Structured diff data
-------

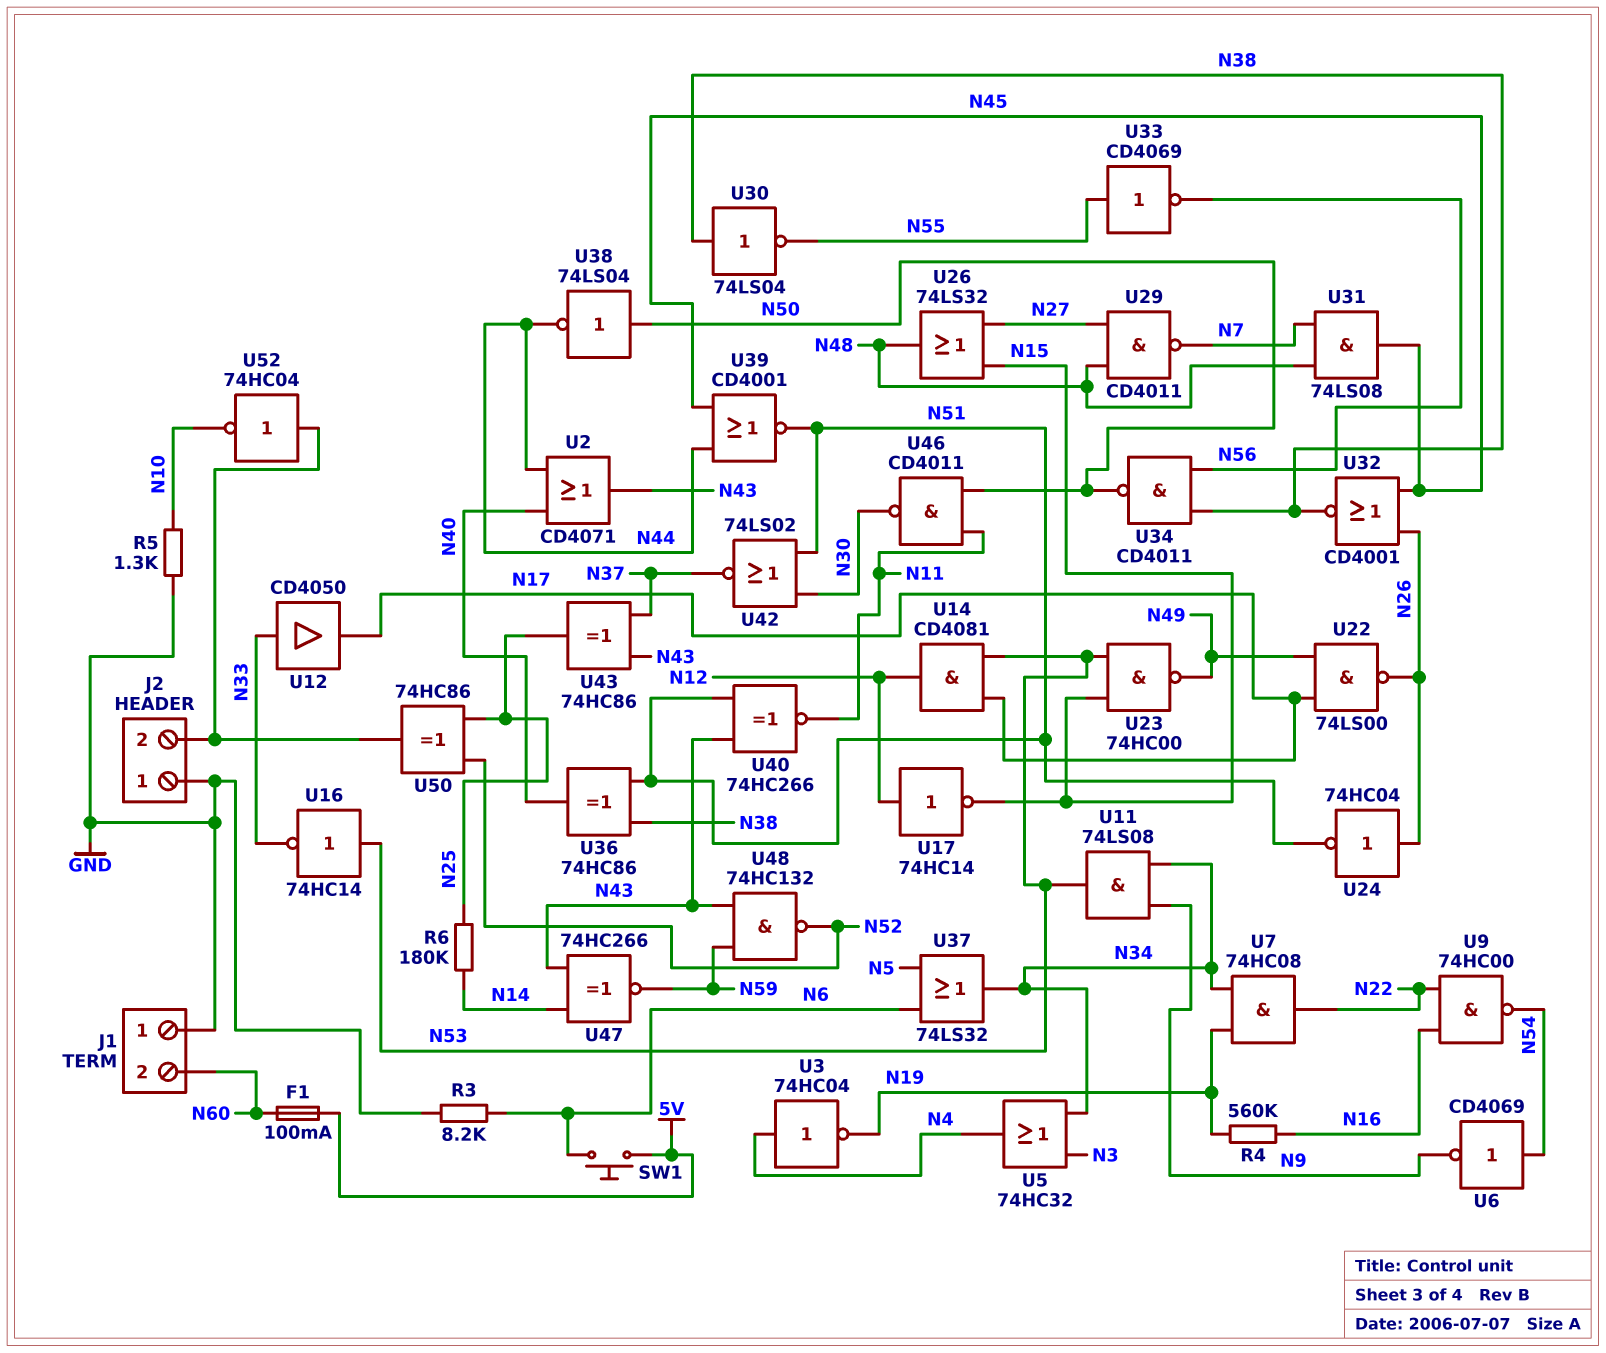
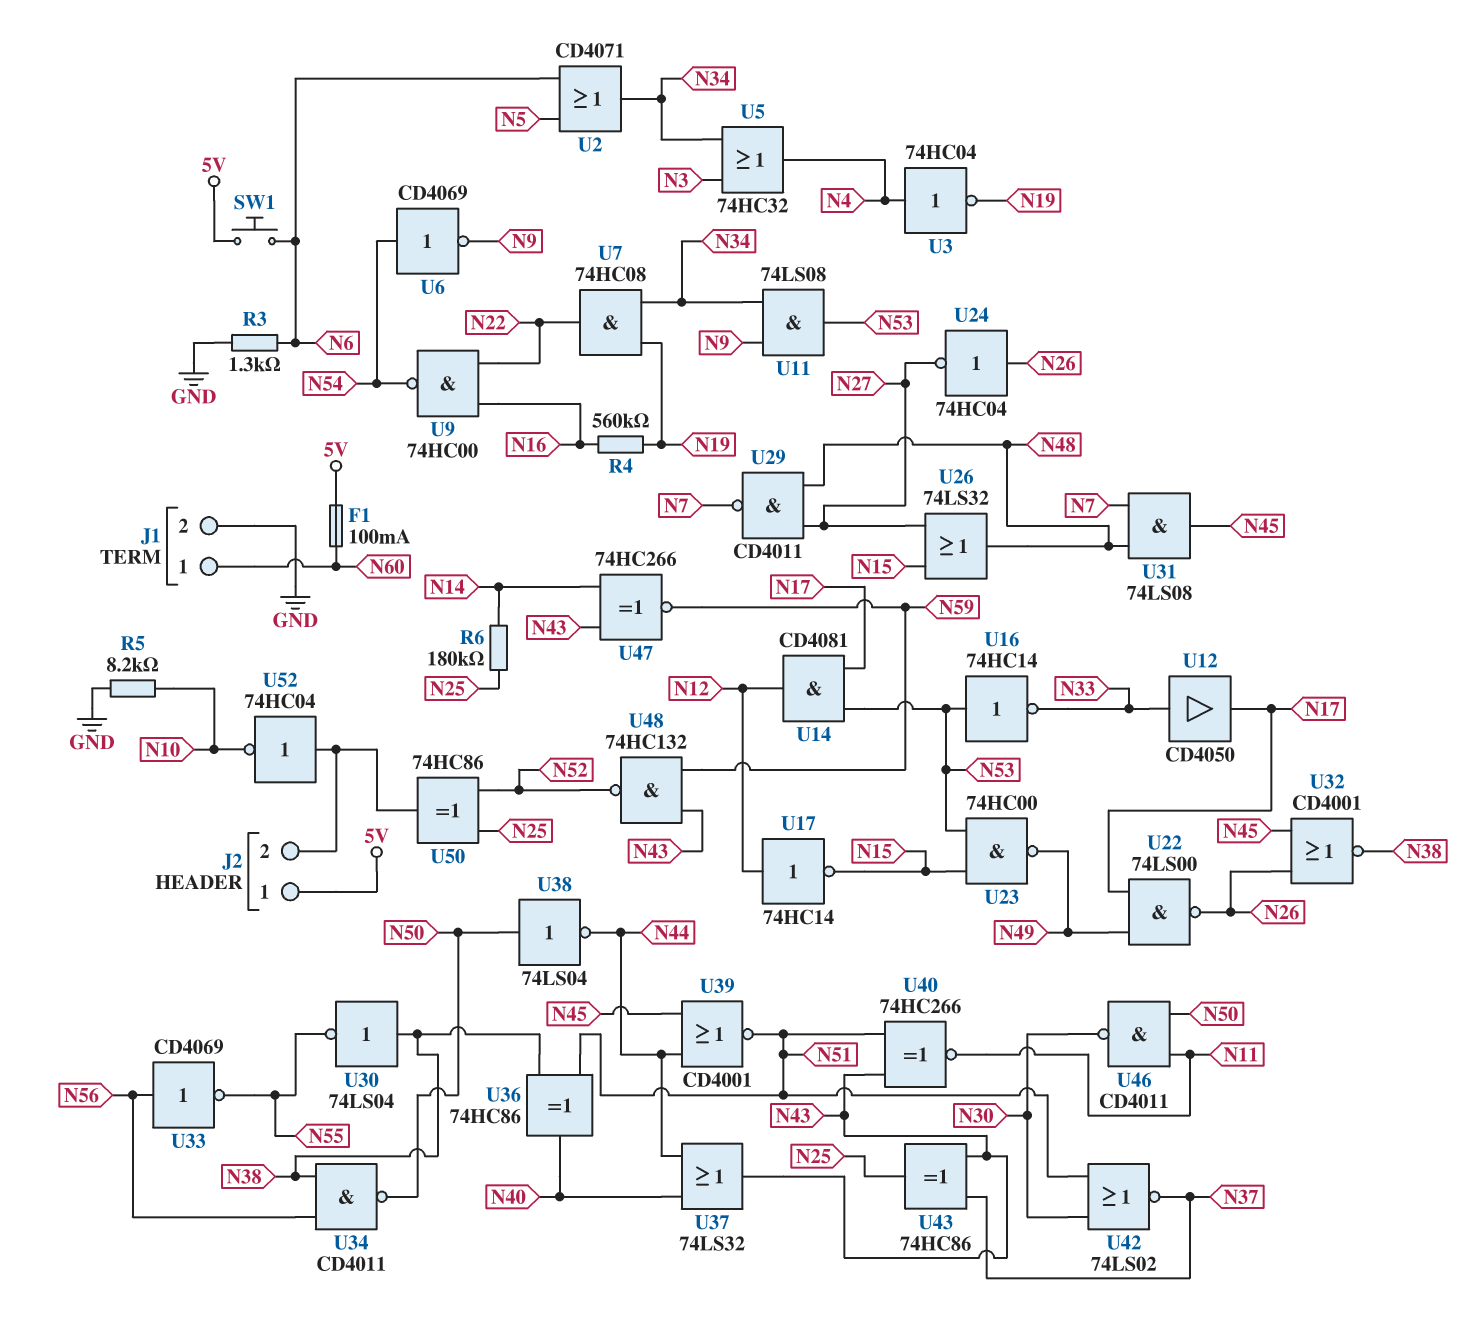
J1 pin 1: GND -> N60
J1 pin 2: N60 -> GND
J2 pin 1: GND -> 5V
R3: 8.2k (GND, N6) -> 1.3k (GND, N6)
R5: 1.3k (GND, N10) -> 8.2k (GND, N10)
U2: OR CD4071 (in N40, in N44, out N43) -> OR CD4071 (in N5, in N6, out N34)
U24: NOT 74HC04 (in N26, out N51) -> NOT 74HC04 (in N26, out N27)
U33: NOT CD4069 (in N55, out N56) -> NOT CD4069 (in N56, out N55)
U37: OR 74LS32 (in N5, in N6, out N34) -> OR 74LS32 (in N40, in N44, out N43)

-------

What the task asks:
Without the pictures, return the records above exactly as written.

Answer space:
J1 pin 1: GND -> N60
J1 pin 2: N60 -> GND
J2 pin 1: GND -> 5V
R3: 8.2k (GND, N6) -> 1.3k (GND, N6)
R5: 1.3k (GND, N10) -> 8.2k (GND, N10)
U2: OR CD4071 (in N40, in N44, out N43) -> OR CD4071 (in N5, in N6, out N34)
U24: NOT 74HC04 (in N26, out N51) -> NOT 74HC04 (in N26, out N27)
U33: NOT CD4069 (in N55, out N56) -> NOT CD4069 (in N56, out N55)
U37: OR 74LS32 (in N5, in N6, out N34) -> OR 74LS32 (in N40, in N44, out N43)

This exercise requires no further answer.